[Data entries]
^^^^^^^^
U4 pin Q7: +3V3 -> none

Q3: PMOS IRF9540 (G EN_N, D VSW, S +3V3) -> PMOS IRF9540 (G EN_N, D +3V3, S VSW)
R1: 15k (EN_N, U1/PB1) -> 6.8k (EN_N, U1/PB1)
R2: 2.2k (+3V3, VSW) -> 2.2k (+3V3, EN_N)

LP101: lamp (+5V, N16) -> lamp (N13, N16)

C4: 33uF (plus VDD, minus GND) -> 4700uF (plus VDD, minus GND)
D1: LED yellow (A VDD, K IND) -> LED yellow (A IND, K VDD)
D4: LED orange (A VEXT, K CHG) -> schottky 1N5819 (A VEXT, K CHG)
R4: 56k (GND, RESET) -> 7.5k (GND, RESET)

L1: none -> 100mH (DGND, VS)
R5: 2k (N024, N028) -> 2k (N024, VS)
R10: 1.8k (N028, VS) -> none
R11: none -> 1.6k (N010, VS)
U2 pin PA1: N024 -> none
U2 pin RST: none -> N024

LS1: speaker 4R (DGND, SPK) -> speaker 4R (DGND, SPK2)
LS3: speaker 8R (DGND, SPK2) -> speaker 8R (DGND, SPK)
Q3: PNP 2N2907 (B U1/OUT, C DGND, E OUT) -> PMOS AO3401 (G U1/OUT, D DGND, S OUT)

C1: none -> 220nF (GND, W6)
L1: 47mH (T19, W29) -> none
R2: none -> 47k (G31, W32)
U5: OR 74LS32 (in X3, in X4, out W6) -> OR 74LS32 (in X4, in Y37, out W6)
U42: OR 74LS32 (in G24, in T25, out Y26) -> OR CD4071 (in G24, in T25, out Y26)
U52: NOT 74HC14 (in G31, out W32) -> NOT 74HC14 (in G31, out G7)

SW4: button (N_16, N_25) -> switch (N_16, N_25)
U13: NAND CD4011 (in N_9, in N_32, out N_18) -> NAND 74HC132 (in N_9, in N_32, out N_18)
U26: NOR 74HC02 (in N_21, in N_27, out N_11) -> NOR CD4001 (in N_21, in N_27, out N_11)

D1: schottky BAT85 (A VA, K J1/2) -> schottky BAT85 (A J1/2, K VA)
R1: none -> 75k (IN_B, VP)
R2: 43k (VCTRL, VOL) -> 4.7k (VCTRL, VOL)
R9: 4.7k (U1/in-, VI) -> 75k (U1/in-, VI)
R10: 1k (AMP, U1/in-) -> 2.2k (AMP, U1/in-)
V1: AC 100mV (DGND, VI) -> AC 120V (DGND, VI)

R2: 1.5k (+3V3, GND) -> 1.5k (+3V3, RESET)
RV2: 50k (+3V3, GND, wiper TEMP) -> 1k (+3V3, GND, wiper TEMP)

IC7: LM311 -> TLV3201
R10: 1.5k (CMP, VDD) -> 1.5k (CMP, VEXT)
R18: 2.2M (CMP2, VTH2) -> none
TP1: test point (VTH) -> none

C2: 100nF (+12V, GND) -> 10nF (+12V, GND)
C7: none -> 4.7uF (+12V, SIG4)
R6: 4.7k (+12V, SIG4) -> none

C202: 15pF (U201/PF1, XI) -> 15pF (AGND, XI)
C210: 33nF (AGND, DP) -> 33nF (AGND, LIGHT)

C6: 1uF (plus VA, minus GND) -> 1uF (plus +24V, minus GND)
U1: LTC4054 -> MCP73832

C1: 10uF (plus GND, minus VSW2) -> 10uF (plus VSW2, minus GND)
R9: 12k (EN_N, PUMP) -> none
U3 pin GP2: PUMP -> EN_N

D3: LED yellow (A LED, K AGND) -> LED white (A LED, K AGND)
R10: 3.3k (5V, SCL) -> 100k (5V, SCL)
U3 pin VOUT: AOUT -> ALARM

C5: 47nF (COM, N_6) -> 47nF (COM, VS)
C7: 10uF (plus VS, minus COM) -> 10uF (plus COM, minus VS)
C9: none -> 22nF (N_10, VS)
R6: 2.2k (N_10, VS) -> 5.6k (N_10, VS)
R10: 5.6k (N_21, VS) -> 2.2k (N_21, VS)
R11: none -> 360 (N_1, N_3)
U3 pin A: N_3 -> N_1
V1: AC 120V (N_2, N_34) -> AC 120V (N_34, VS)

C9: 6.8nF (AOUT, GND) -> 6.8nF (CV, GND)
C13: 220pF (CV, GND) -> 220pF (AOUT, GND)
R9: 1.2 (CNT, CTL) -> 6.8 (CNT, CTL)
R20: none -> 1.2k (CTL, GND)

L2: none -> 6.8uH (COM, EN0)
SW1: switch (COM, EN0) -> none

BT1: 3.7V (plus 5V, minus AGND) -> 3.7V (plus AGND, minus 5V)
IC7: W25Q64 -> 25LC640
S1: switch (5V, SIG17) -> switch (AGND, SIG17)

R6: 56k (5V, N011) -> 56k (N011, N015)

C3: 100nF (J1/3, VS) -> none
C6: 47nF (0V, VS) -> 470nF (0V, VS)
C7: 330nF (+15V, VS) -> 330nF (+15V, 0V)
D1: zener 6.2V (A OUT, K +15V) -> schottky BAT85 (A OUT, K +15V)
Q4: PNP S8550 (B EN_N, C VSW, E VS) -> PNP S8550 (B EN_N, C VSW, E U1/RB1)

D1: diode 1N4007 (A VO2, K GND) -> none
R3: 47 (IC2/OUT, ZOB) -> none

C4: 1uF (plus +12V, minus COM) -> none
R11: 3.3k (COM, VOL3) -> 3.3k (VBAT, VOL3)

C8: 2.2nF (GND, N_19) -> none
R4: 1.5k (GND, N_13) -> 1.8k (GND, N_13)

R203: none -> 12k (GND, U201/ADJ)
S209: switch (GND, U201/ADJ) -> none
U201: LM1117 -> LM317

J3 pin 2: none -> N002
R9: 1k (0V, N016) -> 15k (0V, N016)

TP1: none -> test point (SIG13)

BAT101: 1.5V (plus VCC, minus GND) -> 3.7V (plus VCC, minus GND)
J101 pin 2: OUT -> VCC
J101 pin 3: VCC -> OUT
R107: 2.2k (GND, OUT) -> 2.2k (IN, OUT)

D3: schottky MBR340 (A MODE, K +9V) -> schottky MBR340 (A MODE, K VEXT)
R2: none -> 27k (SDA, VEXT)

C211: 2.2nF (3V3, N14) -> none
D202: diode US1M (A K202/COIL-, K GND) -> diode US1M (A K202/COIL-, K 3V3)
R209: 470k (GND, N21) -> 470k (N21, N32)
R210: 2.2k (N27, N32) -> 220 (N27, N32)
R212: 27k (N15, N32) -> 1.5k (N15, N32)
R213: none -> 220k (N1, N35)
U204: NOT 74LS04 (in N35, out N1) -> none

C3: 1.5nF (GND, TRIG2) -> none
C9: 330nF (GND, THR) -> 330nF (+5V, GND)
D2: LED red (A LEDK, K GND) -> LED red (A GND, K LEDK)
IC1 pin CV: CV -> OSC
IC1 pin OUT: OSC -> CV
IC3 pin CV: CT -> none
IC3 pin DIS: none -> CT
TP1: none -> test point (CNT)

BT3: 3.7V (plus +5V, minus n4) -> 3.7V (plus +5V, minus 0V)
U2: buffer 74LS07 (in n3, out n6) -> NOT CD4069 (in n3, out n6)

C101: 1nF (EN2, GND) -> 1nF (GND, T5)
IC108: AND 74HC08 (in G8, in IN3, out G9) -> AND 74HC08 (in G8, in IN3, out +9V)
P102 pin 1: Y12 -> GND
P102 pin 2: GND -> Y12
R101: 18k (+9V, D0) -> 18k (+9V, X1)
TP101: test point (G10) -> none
^^^^^^^^
Please find all lines of the entries that hold the string "point" and copy them.

- RESPONSE AREA -
TP1: test point (VTH) -> none
TP1: none -> test point (SIG13)
TP1: none -> test point (CNT)
TP101: test point (G10) -> none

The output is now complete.